→ What you have to do
Without the images, repeat every line of the listing verbatim.

→ Listed records
—————

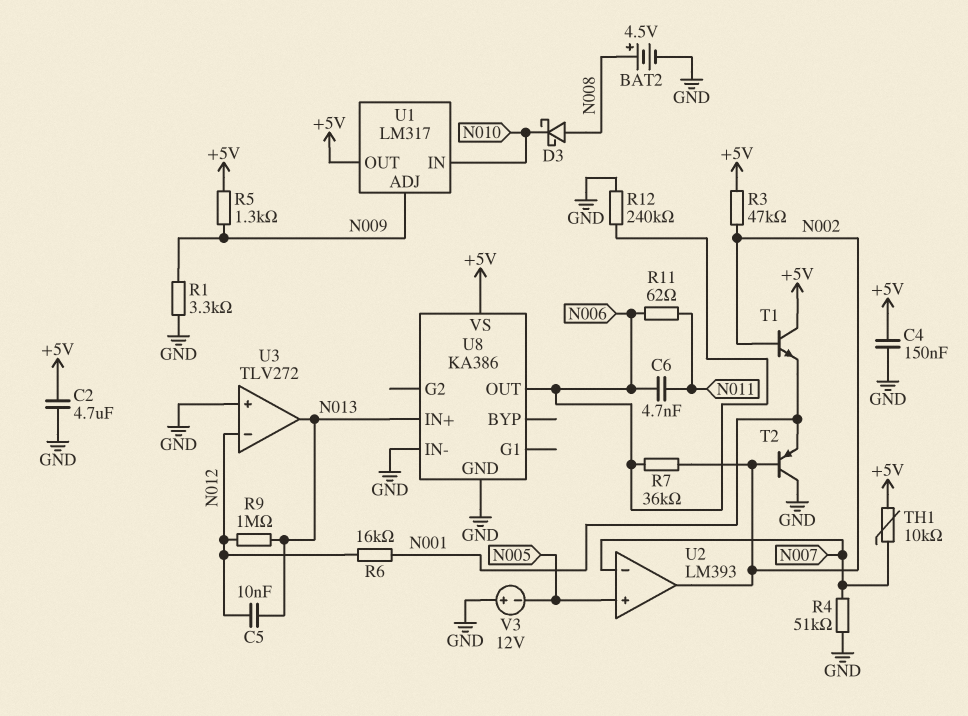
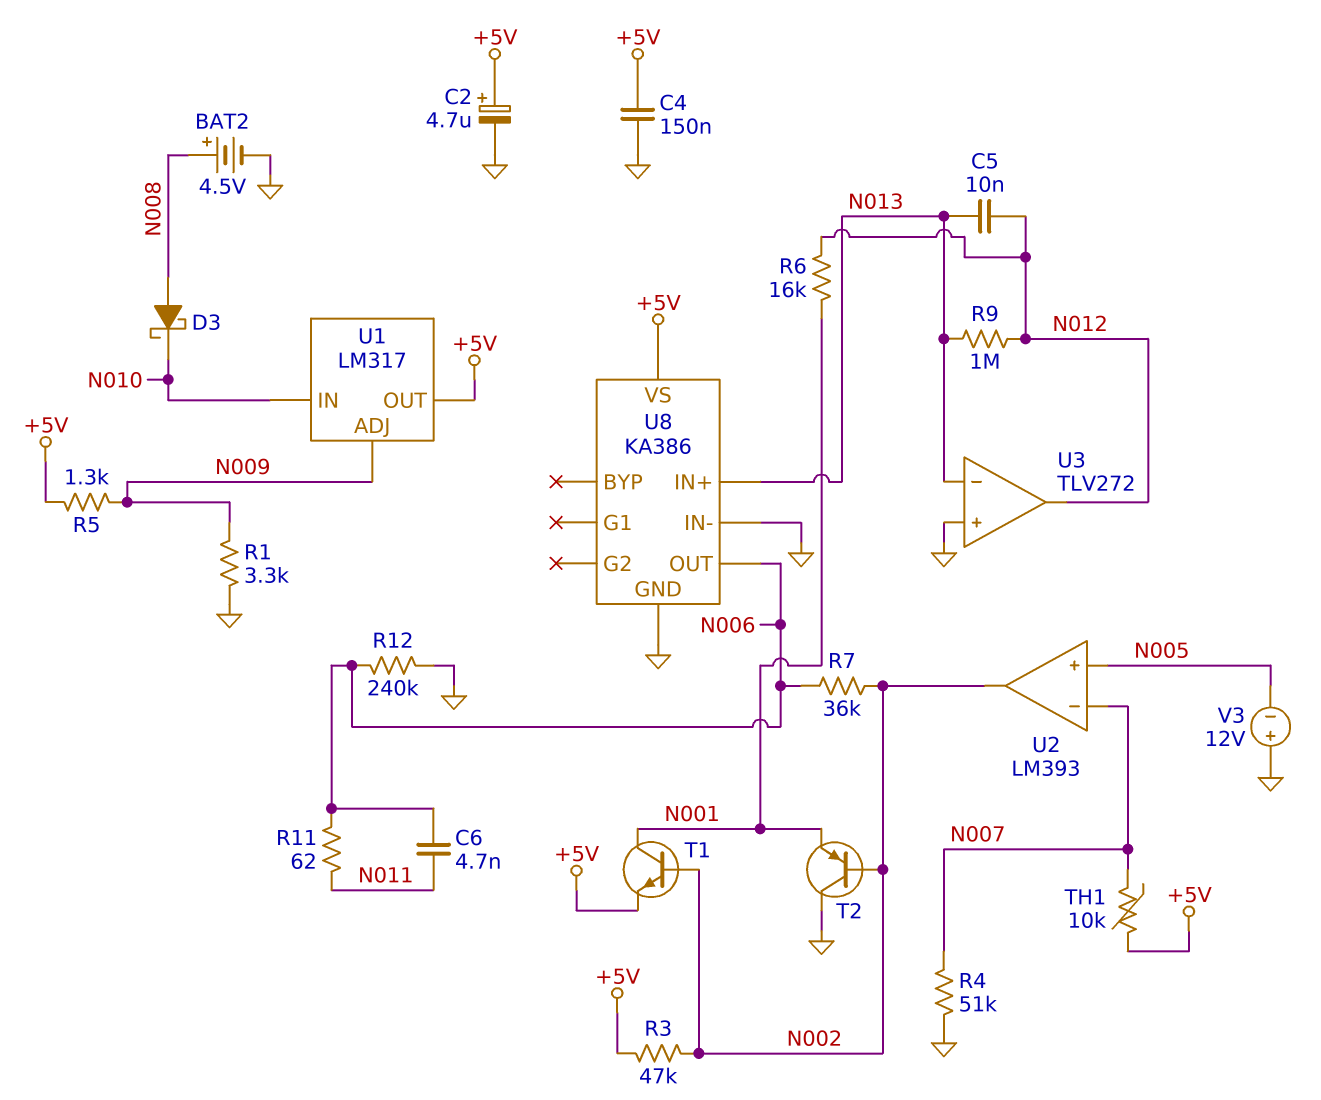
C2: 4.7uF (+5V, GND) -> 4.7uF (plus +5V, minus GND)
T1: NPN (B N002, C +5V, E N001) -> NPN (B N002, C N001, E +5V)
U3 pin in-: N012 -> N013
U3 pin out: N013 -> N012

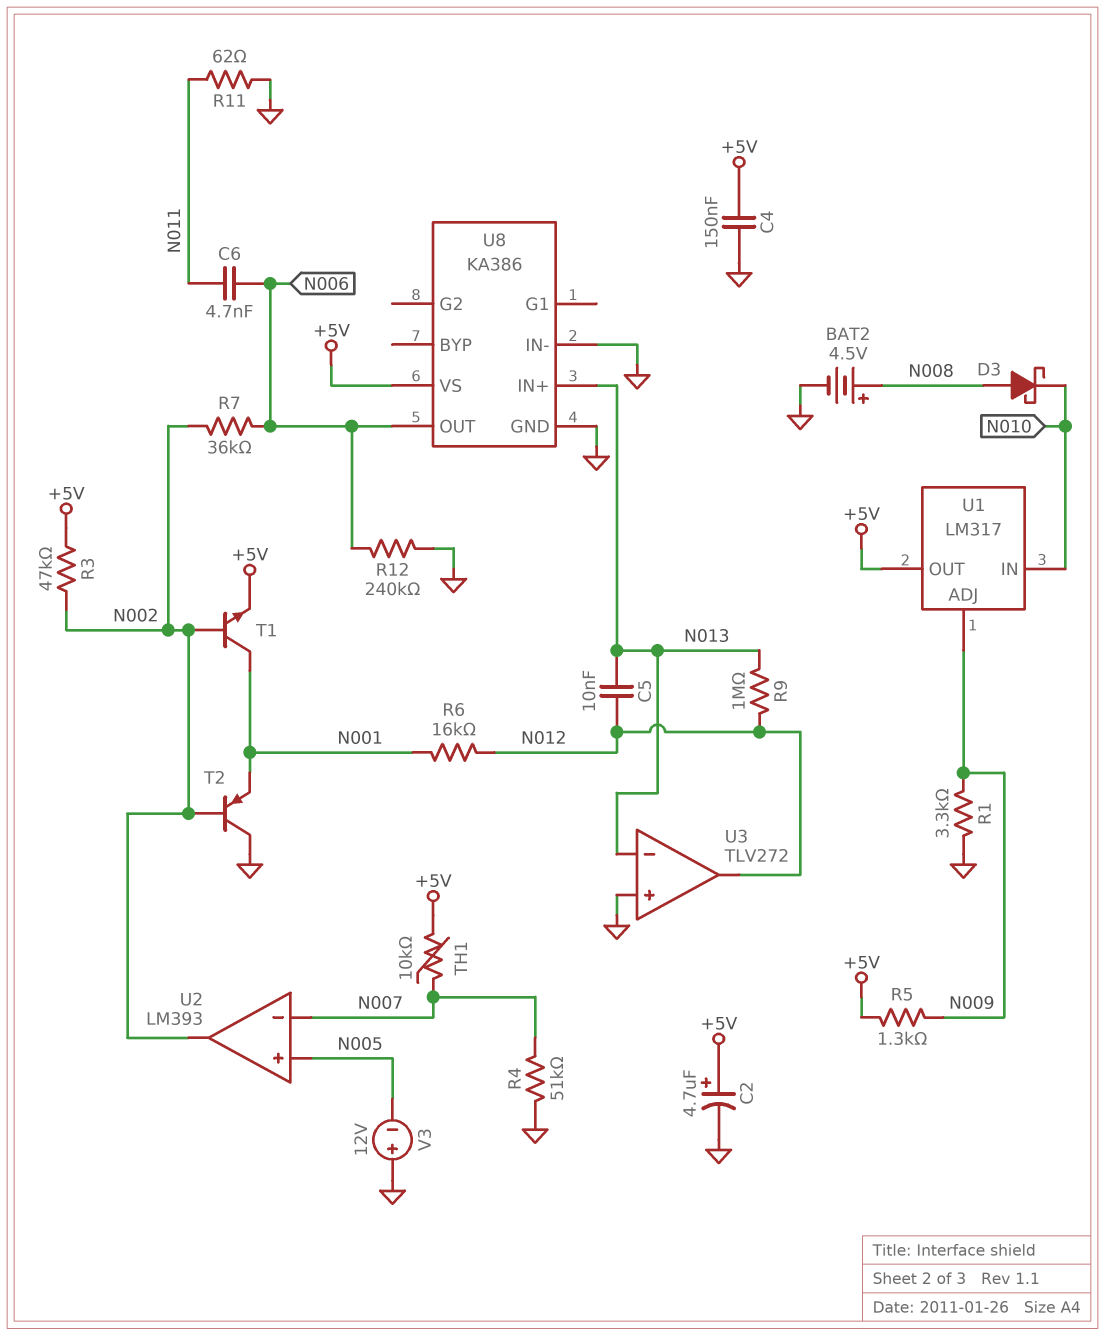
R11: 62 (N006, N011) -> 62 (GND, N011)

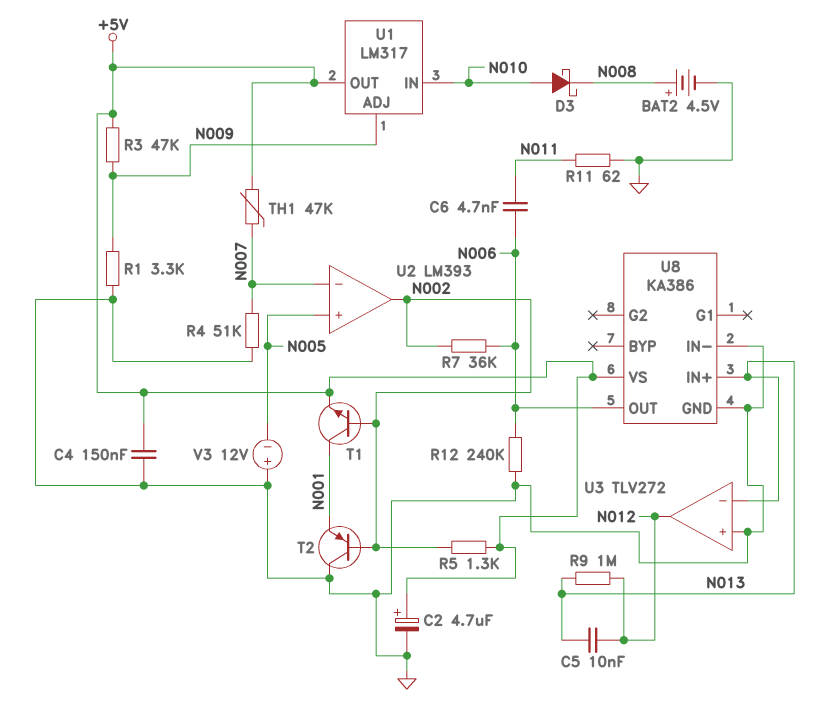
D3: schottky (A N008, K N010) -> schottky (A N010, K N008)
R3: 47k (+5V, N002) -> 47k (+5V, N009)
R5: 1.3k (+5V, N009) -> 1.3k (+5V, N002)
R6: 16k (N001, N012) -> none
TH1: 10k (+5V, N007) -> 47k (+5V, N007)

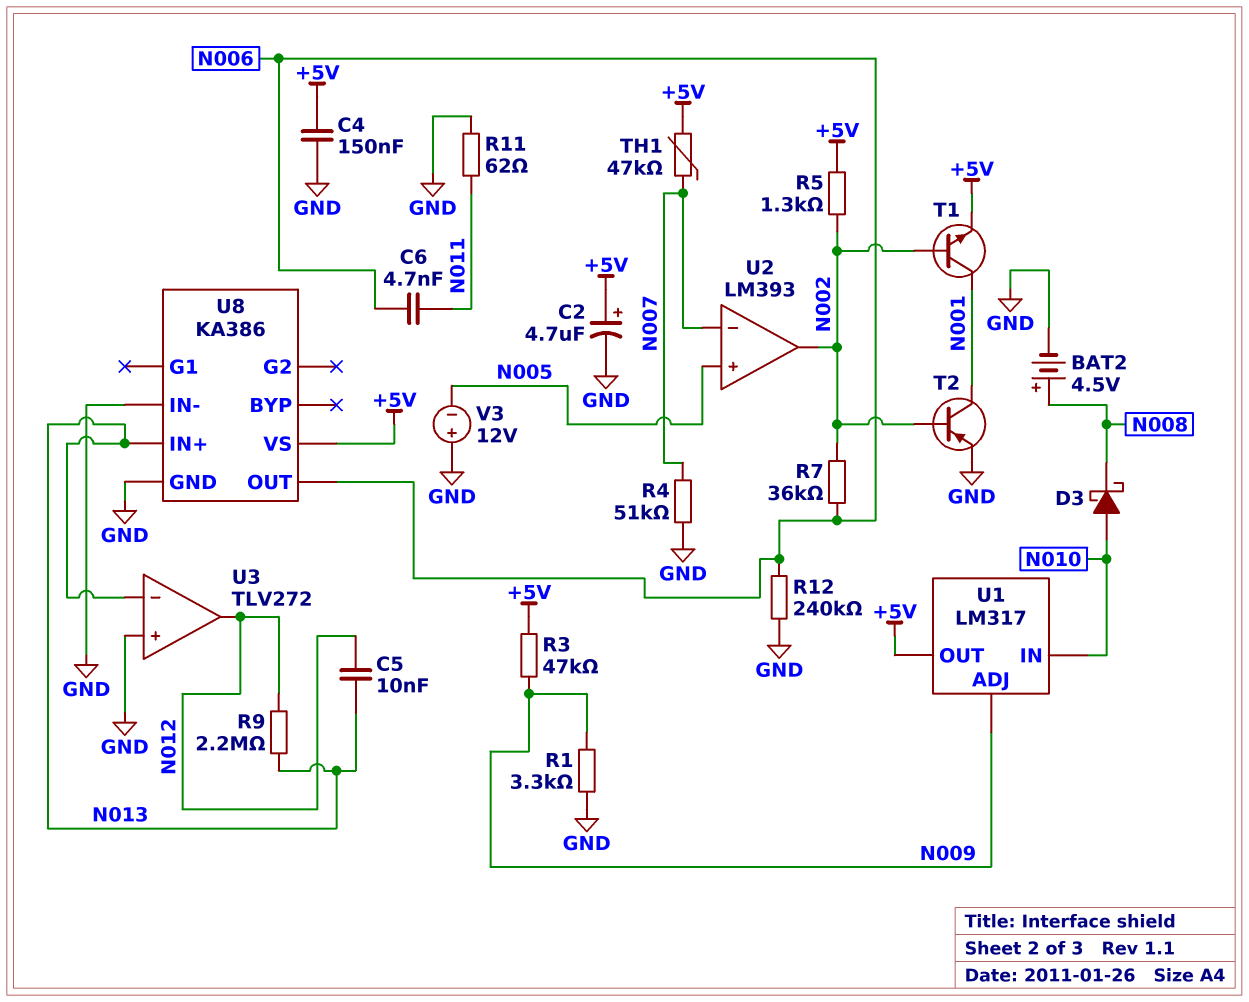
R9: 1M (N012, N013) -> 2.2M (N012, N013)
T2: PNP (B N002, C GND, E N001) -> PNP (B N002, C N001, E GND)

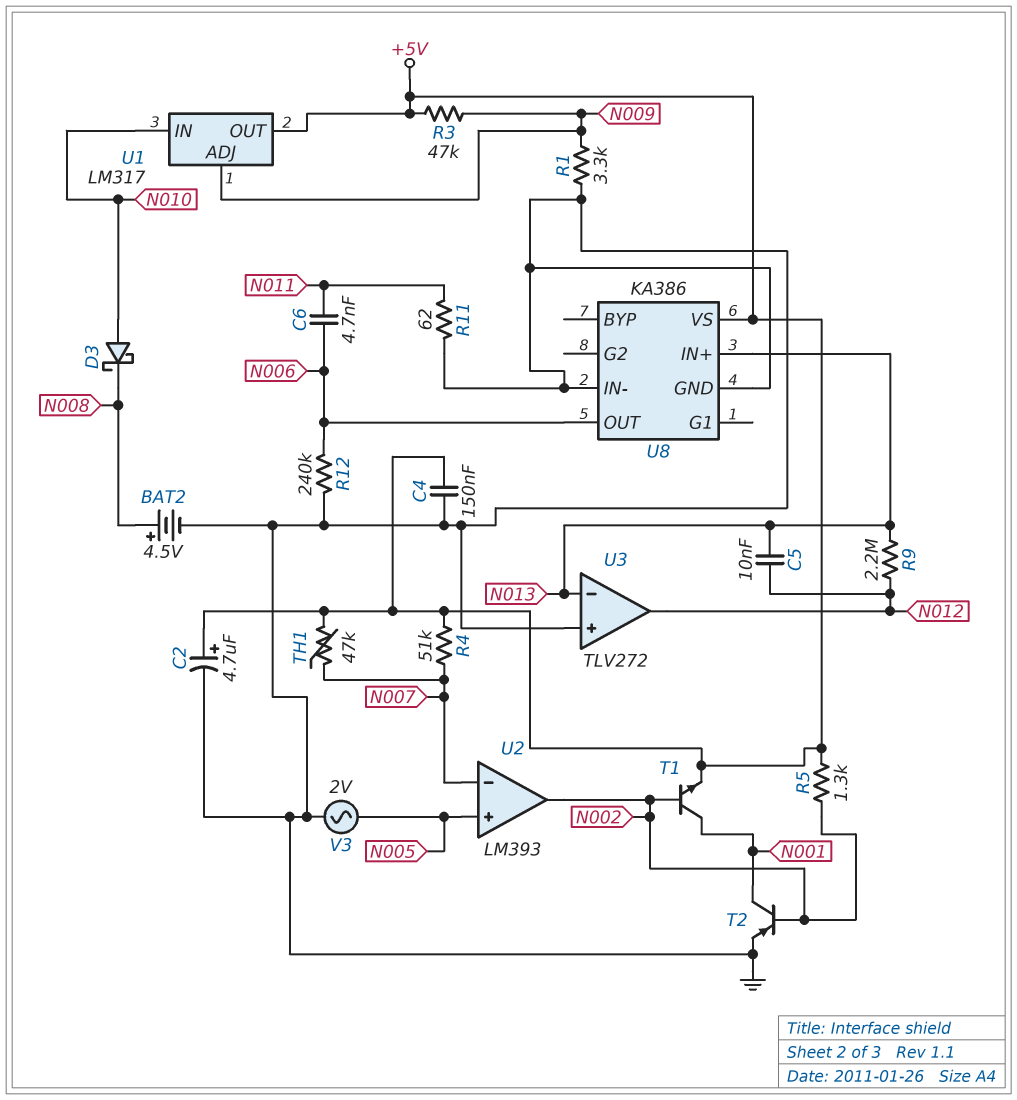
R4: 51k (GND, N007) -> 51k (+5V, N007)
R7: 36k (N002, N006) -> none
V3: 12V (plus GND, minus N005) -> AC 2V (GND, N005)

—————

→ Reply
C2: 4.7uF (+5V, GND) -> 4.7uF (plus +5V, minus GND)
T1: NPN (B N002, C +5V, E N001) -> NPN (B N002, C N001, E +5V)
U3 pin in-: N012 -> N013
U3 pin out: N013 -> N012

R11: 62 (N006, N011) -> 62 (GND, N011)

D3: schottky (A N008, K N010) -> schottky (A N010, K N008)
R3: 47k (+5V, N002) -> 47k (+5V, N009)
R5: 1.3k (+5V, N009) -> 1.3k (+5V, N002)
R6: 16k (N001, N012) -> none
TH1: 10k (+5V, N007) -> 47k (+5V, N007)

R9: 1M (N012, N013) -> 2.2M (N012, N013)
T2: PNP (B N002, C GND, E N001) -> PNP (B N002, C N001, E GND)

R4: 51k (GND, N007) -> 51k (+5V, N007)
R7: 36k (N002, N006) -> none
V3: 12V (plus GND, minus N005) -> AC 2V (GND, N005)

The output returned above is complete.